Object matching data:
◆ ◆ ◆ ◆

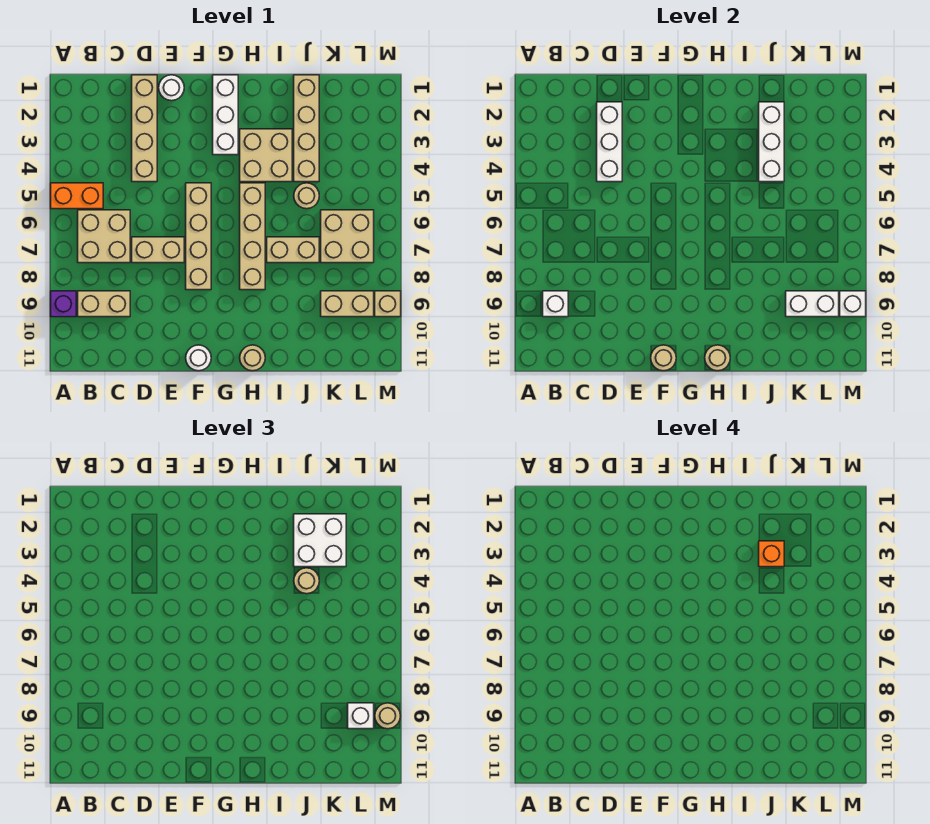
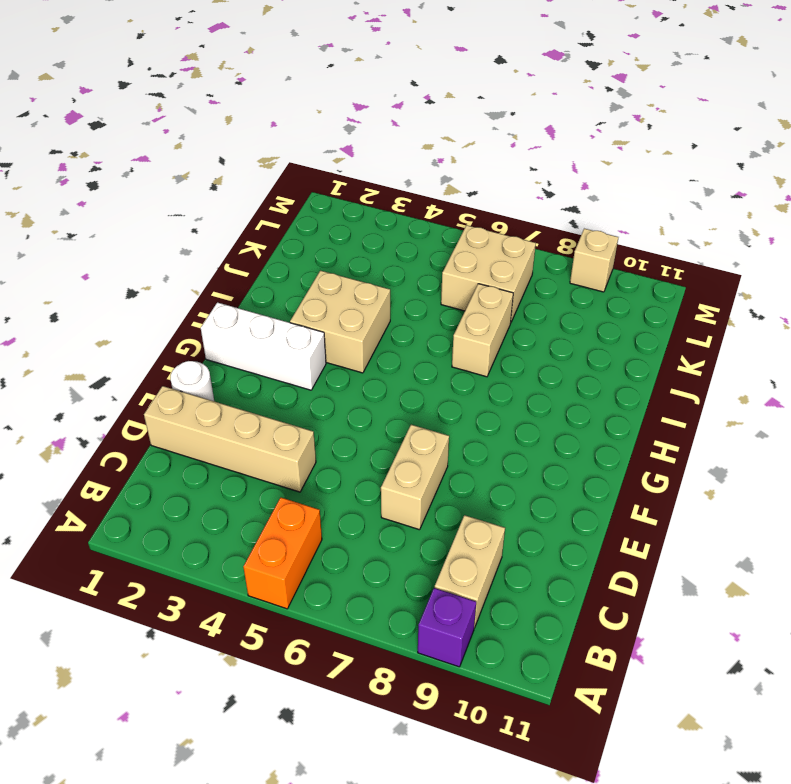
none -> tan brick B6:C7 level 1
none -> tan brick F5:F8 level 1
none -> white round brick F11 level 1
none -> tan brick H5:H8 level 1

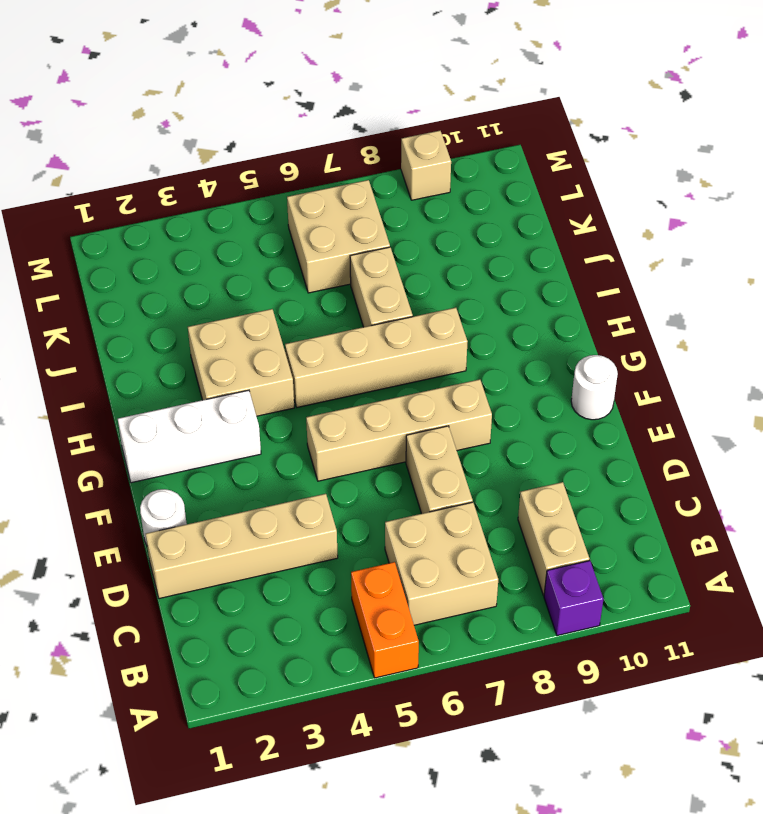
none -> tan round brick H11 level 1
none -> tan brick J1:J4 level 1
none -> tan round brick J5 level 1
none -> tan brick K9:L9 level 1

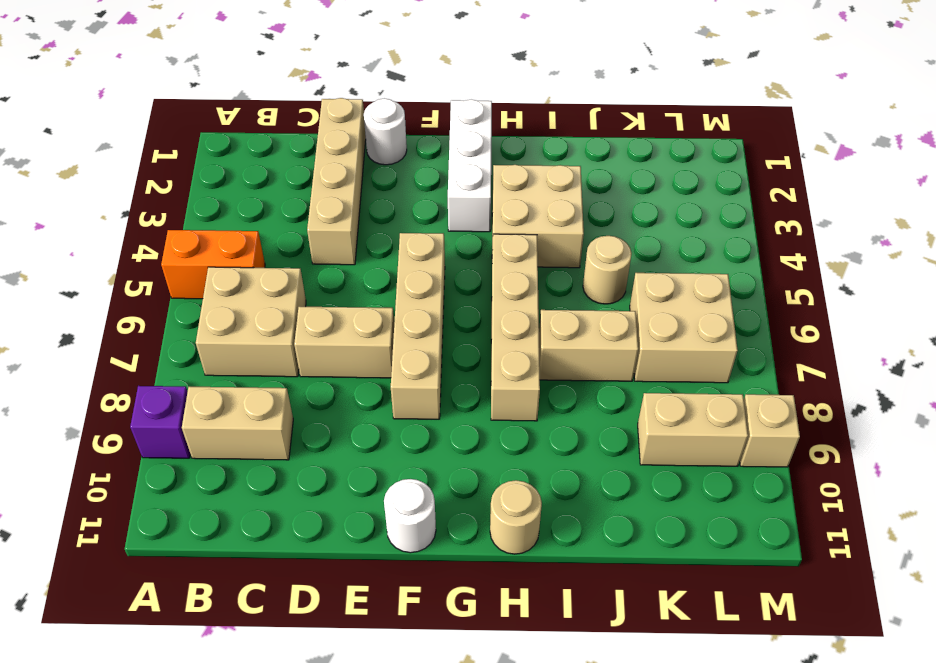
none -> tan brick J1:J4 level 1
none -> white brick B9 level 2
none -> white brick D2:D4 level 2
none -> tan round brick F11 level 2

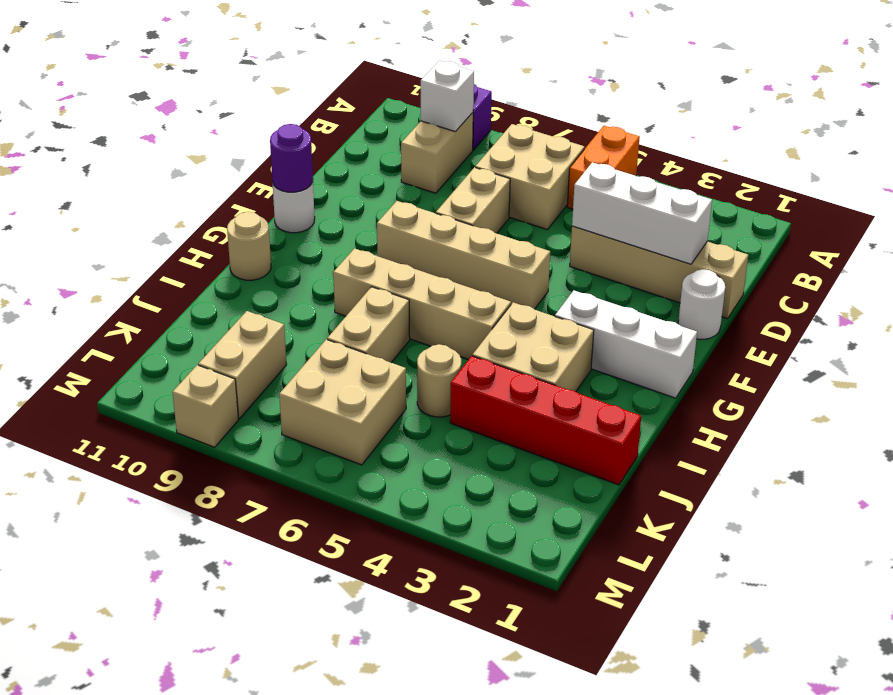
purple round brick F11 level 2 -> tan round brick F11 level 2
red brick J1:J4 level 1 -> tan brick J1:J4 level 1
none -> tan round brick H11 level 2
none -> white brick J2:J4 level 2
none -> white brick K9:L9 level 2
none -> white brick M9 level 2

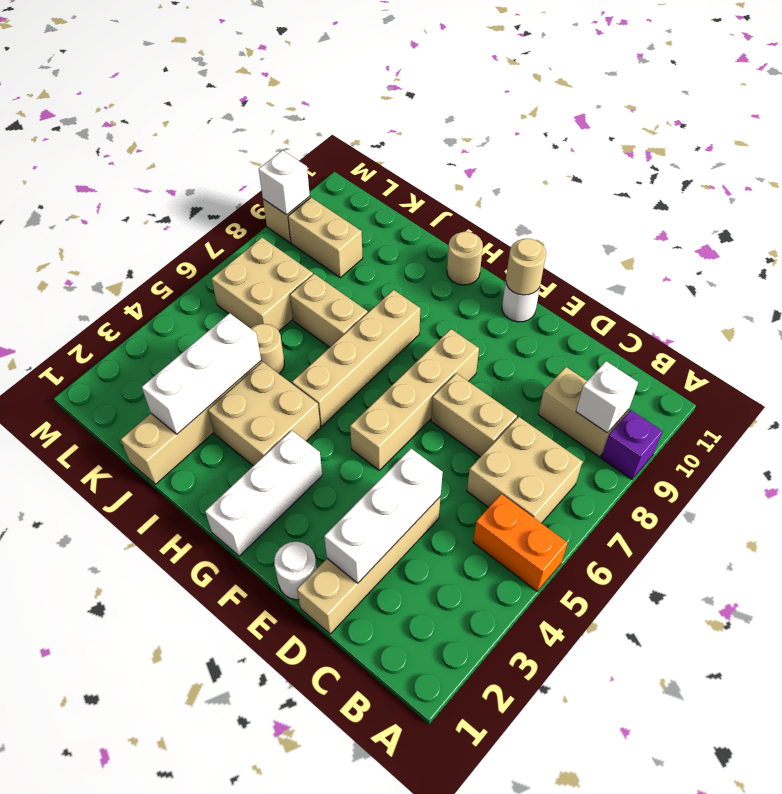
none -> tan round brick H11 level 2
none -> white brick K9:L9 level 2
none -> white brick J2:K3 level 3
none -> tan round brick J4 level 3

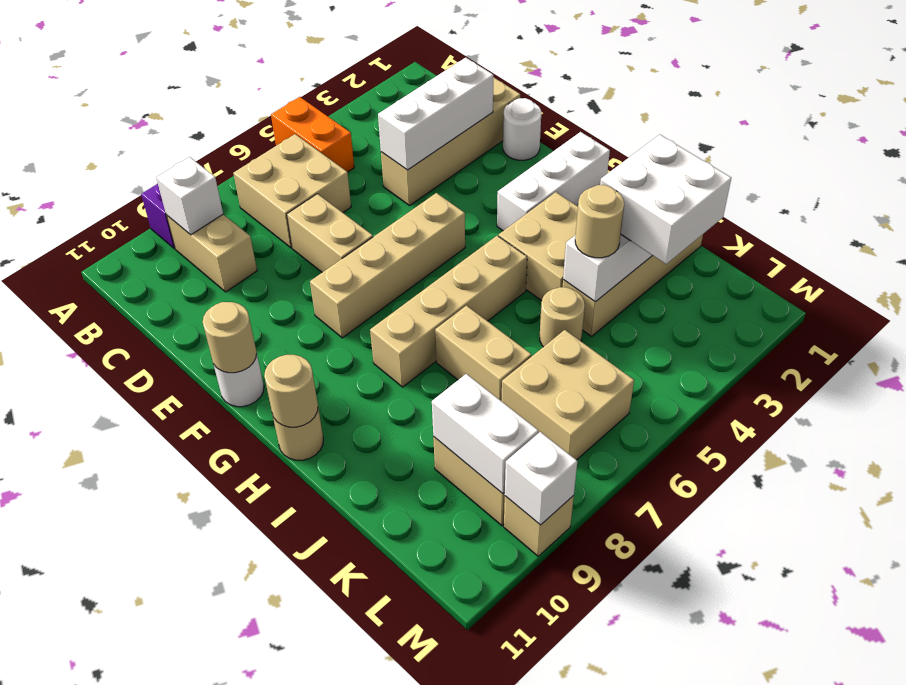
none -> white brick L9 level 3
none -> tan round brick M9 level 3
none -> orange brick J3 level 4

◆ ◆ ◆ ◆

Word for word, output the lines from the line bearing "none -> white brick D2:D4 level 2" through the end of the records above, and only those, without the pictures.

none -> white brick D2:D4 level 2
none -> tan round brick F11 level 2

purple round brick F11 level 2 -> tan round brick F11 level 2
red brick J1:J4 level 1 -> tan brick J1:J4 level 1
none -> tan round brick H11 level 2
none -> white brick J2:J4 level 2
none -> white brick K9:L9 level 2
none -> white brick M9 level 2

none -> tan round brick H11 level 2
none -> white brick K9:L9 level 2
none -> white brick J2:K3 level 3
none -> tan round brick J4 level 3

none -> white brick L9 level 3
none -> tan round brick M9 level 3
none -> orange brick J3 level 4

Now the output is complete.